Dataset excerpts:
--------
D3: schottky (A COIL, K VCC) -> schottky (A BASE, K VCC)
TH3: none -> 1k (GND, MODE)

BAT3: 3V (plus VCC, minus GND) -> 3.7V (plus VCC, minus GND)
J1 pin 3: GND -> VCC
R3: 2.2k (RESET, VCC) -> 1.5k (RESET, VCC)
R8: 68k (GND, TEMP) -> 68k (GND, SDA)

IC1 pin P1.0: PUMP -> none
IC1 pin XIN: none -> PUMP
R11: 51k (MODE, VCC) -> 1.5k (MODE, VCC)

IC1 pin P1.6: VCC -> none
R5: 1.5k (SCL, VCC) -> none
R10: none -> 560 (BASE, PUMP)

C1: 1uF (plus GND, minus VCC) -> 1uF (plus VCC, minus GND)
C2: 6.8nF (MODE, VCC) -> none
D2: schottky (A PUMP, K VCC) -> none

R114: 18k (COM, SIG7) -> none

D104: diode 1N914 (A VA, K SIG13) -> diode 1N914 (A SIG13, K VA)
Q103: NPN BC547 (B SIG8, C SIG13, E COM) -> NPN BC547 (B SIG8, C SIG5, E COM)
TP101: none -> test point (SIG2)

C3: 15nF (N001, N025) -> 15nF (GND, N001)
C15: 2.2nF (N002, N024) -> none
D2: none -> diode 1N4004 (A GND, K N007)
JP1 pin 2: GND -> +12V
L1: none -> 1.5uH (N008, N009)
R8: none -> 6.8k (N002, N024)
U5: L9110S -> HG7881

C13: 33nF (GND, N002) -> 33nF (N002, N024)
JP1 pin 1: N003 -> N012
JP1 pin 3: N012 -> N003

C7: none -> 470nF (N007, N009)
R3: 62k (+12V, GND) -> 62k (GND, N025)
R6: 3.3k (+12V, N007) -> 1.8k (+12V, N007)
--------
Your instructions: Retype every entry exactly as it stands.

Finished exercise:
D3: schottky (A COIL, K VCC) -> schottky (A BASE, K VCC)
TH3: none -> 1k (GND, MODE)

BAT3: 3V (plus VCC, minus GND) -> 3.7V (plus VCC, minus GND)
J1 pin 3: GND -> VCC
R3: 2.2k (RESET, VCC) -> 1.5k (RESET, VCC)
R8: 68k (GND, TEMP) -> 68k (GND, SDA)

IC1 pin P1.0: PUMP -> none
IC1 pin XIN: none -> PUMP
R11: 51k (MODE, VCC) -> 1.5k (MODE, VCC)

IC1 pin P1.6: VCC -> none
R5: 1.5k (SCL, VCC) -> none
R10: none -> 560 (BASE, PUMP)

C1: 1uF (plus GND, minus VCC) -> 1uF (plus VCC, minus GND)
C2: 6.8nF (MODE, VCC) -> none
D2: schottky (A PUMP, K VCC) -> none

R114: 18k (COM, SIG7) -> none

D104: diode 1N914 (A VA, K SIG13) -> diode 1N914 (A SIG13, K VA)
Q103: NPN BC547 (B SIG8, C SIG13, E COM) -> NPN BC547 (B SIG8, C SIG5, E COM)
TP101: none -> test point (SIG2)

C3: 15nF (N001, N025) -> 15nF (GND, N001)
C15: 2.2nF (N002, N024) -> none
D2: none -> diode 1N4004 (A GND, K N007)
JP1 pin 2: GND -> +12V
L1: none -> 1.5uH (N008, N009)
R8: none -> 6.8k (N002, N024)
U5: L9110S -> HG7881

C13: 33nF (GND, N002) -> 33nF (N002, N024)
JP1 pin 1: N003 -> N012
JP1 pin 3: N012 -> N003

C7: none -> 470nF (N007, N009)
R3: 62k (+12V, GND) -> 62k (GND, N025)
R6: 3.3k (+12V, N007) -> 1.8k (+12V, N007)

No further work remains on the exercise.